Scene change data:
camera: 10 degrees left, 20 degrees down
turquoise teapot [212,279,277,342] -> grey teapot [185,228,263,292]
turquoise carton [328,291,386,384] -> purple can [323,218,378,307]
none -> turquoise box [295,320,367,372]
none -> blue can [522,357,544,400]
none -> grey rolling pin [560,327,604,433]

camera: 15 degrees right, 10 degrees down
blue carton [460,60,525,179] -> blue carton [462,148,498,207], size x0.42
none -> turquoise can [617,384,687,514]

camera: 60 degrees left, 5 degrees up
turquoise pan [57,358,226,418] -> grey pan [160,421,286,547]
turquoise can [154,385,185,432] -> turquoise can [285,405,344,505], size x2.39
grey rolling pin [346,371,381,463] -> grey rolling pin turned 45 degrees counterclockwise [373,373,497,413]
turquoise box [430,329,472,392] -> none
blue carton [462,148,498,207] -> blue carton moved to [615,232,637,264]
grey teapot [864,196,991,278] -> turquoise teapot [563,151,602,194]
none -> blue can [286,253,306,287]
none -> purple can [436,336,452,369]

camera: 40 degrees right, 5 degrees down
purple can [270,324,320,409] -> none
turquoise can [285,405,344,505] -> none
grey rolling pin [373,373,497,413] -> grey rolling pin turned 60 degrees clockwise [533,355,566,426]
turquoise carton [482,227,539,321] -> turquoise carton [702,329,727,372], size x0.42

## Your assignment:
Every entry needs to be written out again, exactly as given.

## Written reply:
camera: 10 degrees left, 20 degrees down
turquoise teapot [212,279,277,342] -> grey teapot [185,228,263,292]
turquoise carton [328,291,386,384] -> purple can [323,218,378,307]
none -> turquoise box [295,320,367,372]
none -> blue can [522,357,544,400]
none -> grey rolling pin [560,327,604,433]

camera: 15 degrees right, 10 degrees down
blue carton [460,60,525,179] -> blue carton [462,148,498,207], size x0.42
none -> turquoise can [617,384,687,514]

camera: 60 degrees left, 5 degrees up
turquoise pan [57,358,226,418] -> grey pan [160,421,286,547]
turquoise can [154,385,185,432] -> turquoise can [285,405,344,505], size x2.39
grey rolling pin [346,371,381,463] -> grey rolling pin turned 45 degrees counterclockwise [373,373,497,413]
turquoise box [430,329,472,392] -> none
blue carton [462,148,498,207] -> blue carton moved to [615,232,637,264]
grey teapot [864,196,991,278] -> turquoise teapot [563,151,602,194]
none -> blue can [286,253,306,287]
none -> purple can [436,336,452,369]

camera: 40 degrees right, 5 degrees down
purple can [270,324,320,409] -> none
turquoise can [285,405,344,505] -> none
grey rolling pin [373,373,497,413] -> grey rolling pin turned 60 degrees clockwise [533,355,566,426]
turquoise carton [482,227,539,321] -> turquoise carton [702,329,727,372], size x0.42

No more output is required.